> **Before-and-after coordinate records**:
● ● ● ●
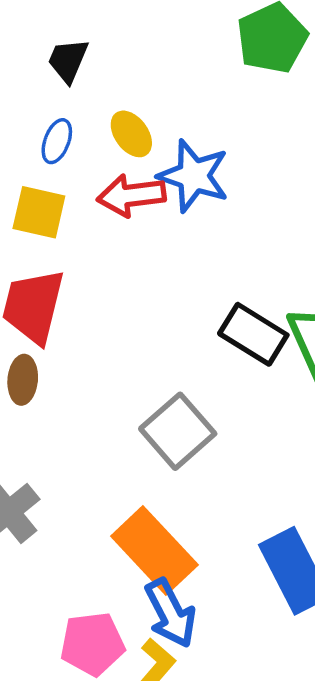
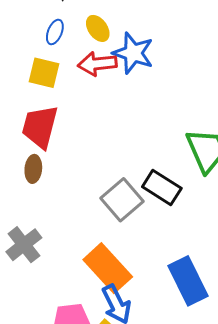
black rectangle: (253, 334) -> (162, 188), moved

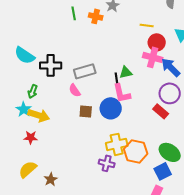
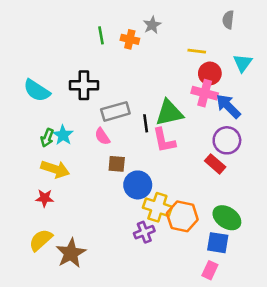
black cross: (51, 65) -> (84, 85), moved
green triangle: (126, 72) -> (169, 113), size x1.6
black line: (117, 79) -> (146, 123), moved
blue circle: (111, 108) -> (138, 185), moved
cyan star: (24, 109) -> (63, 135), moved
yellow cross: (117, 144) -> (157, 207), turned 30
purple cross: (107, 163) -> (144, 232), turned -35
blue square: (163, 171) -> (218, 243), turned 36
brown star: (51, 179) -> (71, 253), size x1.6

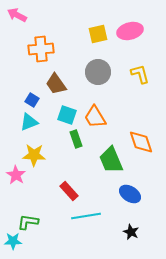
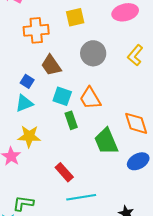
yellow square: (98, 34) -> (75, 17), moved
yellow L-shape: (140, 74) -> (135, 55), turned -125
blue ellipse: (130, 194) -> (138, 161), moved, turned -60

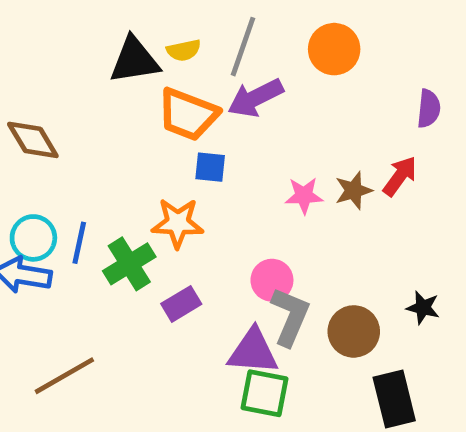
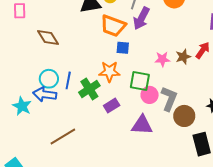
purple arrow: (256, 98) -> (141, 18), turned -35
gray L-shape: (290, 317) -> (169, 99), moved
green square: (265, 393) -> (140, 81), moved

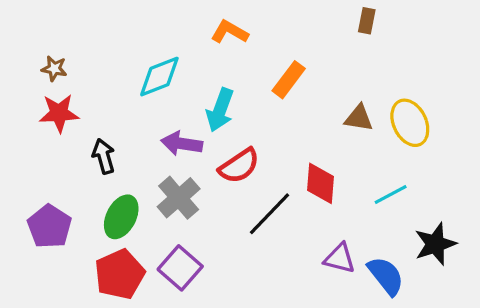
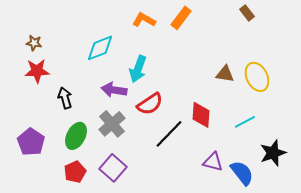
brown rectangle: (367, 21) -> (247, 13), moved, turned -49
orange rectangle: (289, 80) -> (181, 18), moved
red pentagon: (120, 274) -> (75, 172), size x0.7

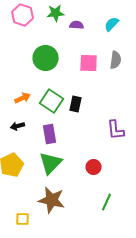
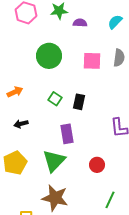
orange arrow: (23, 98) -> (15, 92), moved
green square: (52, 101) -> (55, 99), size x0.6
purple rectangle: (50, 134) -> (67, 134), moved

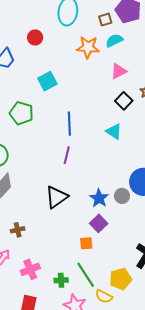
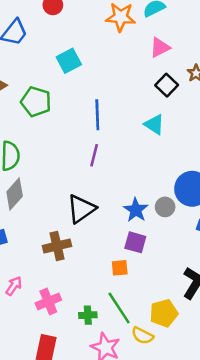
purple square: (99, 223) -> (135, 242), turned -30
brown cross: (18, 230) -> (57, 246), moved, size x1.5

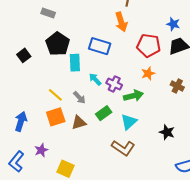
● ● ● ●
> **Exercise description**: Among the lines above, count those that hold the word "cross" and give only the count.

> **Your response**: 4